DATA FOR REVIEW below:

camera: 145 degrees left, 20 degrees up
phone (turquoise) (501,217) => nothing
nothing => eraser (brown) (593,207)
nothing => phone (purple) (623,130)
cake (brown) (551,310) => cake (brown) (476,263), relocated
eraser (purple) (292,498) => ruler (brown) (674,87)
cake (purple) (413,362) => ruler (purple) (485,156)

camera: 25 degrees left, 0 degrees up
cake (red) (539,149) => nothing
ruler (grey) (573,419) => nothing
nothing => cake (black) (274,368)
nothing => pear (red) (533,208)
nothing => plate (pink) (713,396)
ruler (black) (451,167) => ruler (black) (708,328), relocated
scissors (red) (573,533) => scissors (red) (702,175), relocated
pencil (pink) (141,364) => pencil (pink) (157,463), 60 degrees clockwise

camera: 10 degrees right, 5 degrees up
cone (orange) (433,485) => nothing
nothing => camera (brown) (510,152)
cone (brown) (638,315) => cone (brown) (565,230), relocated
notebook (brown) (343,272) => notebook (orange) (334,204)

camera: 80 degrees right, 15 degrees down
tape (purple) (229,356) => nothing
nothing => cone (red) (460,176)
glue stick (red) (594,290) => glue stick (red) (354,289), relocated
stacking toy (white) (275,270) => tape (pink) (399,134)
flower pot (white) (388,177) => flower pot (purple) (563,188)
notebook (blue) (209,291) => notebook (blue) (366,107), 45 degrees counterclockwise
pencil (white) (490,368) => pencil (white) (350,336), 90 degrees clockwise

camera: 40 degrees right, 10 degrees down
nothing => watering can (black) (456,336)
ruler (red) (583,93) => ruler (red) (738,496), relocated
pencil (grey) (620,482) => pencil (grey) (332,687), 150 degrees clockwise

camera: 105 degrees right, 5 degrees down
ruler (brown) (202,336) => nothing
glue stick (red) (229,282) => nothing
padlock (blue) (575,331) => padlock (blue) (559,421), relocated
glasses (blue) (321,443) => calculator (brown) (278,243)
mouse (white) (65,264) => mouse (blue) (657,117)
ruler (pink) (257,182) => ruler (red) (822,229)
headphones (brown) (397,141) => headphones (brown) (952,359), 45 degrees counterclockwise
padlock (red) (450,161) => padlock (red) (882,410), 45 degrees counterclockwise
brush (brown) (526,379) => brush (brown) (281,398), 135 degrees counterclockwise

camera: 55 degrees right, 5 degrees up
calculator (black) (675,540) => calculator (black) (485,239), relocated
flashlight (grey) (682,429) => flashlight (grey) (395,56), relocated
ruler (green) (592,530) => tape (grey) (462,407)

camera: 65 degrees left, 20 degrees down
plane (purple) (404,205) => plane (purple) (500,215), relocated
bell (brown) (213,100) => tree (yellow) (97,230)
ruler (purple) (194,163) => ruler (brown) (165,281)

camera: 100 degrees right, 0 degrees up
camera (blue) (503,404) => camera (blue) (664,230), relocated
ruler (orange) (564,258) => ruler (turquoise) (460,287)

End of DATA FOR REVIEW.

Your answer should be the full listing, copied exactly.

> **YOUR RESPONSE**
camera: 145 degrees left, 20 degrees up
phone (turquoise) (501,217) => nothing
nothing => eraser (brown) (593,207)
nothing => phone (purple) (623,130)
cake (brown) (551,310) => cake (brown) (476,263), relocated
eraser (purple) (292,498) => ruler (brown) (674,87)
cake (purple) (413,362) => ruler (purple) (485,156)

camera: 25 degrees left, 0 degrees up
cake (red) (539,149) => nothing
ruler (grey) (573,419) => nothing
nothing => cake (black) (274,368)
nothing => pear (red) (533,208)
nothing => plate (pink) (713,396)
ruler (black) (451,167) => ruler (black) (708,328), relocated
scissors (red) (573,533) => scissors (red) (702,175), relocated
pencil (pink) (141,364) => pencil (pink) (157,463), 60 degrees clockwise

camera: 10 degrees right, 5 degrees up
cone (orange) (433,485) => nothing
nothing => camera (brown) (510,152)
cone (brown) (638,315) => cone (brown) (565,230), relocated
notebook (brown) (343,272) => notebook (orange) (334,204)

camera: 80 degrees right, 15 degrees down
tape (purple) (229,356) => nothing
nothing => cone (red) (460,176)
glue stick (red) (594,290) => glue stick (red) (354,289), relocated
stacking toy (white) (275,270) => tape (pink) (399,134)
flower pot (white) (388,177) => flower pot (purple) (563,188)
notebook (blue) (209,291) => notebook (blue) (366,107), 45 degrees counterclockwise
pencil (white) (490,368) => pencil (white) (350,336), 90 degrees clockwise

camera: 40 degrees right, 10 degrees down
nothing => watering can (black) (456,336)
ruler (red) (583,93) => ruler (red) (738,496), relocated
pencil (grey) (620,482) => pencil (grey) (332,687), 150 degrees clockwise

camera: 105 degrees right, 5 degrees down
ruler (brown) (202,336) => nothing
glue stick (red) (229,282) => nothing
padlock (blue) (575,331) => padlock (blue) (559,421), relocated
glasses (blue) (321,443) => calculator (brown) (278,243)
mouse (white) (65,264) => mouse (blue) (657,117)
ruler (pink) (257,182) => ruler (red) (822,229)
headphones (brown) (397,141) => headphones (brown) (952,359), 45 degrees counterclockwise
padlock (red) (450,161) => padlock (red) (882,410), 45 degrees counterclockwise
brush (brown) (526,379) => brush (brown) (281,398), 135 degrees counterclockwise

camera: 55 degrees right, 5 degrees up
calculator (black) (675,540) => calculator (black) (485,239), relocated
flashlight (grey) (682,429) => flashlight (grey) (395,56), relocated
ruler (green) (592,530) => tape (grey) (462,407)

camera: 65 degrees left, 20 degrees down
plane (purple) (404,205) => plane (purple) (500,215), relocated
bell (brown) (213,100) => tree (yellow) (97,230)
ruler (purple) (194,163) => ruler (brown) (165,281)

camera: 100 degrees right, 0 degrees up
camera (blue) (503,404) => camera (blue) (664,230), relocated
ruler (orange) (564,258) => ruler (turquoise) (460,287)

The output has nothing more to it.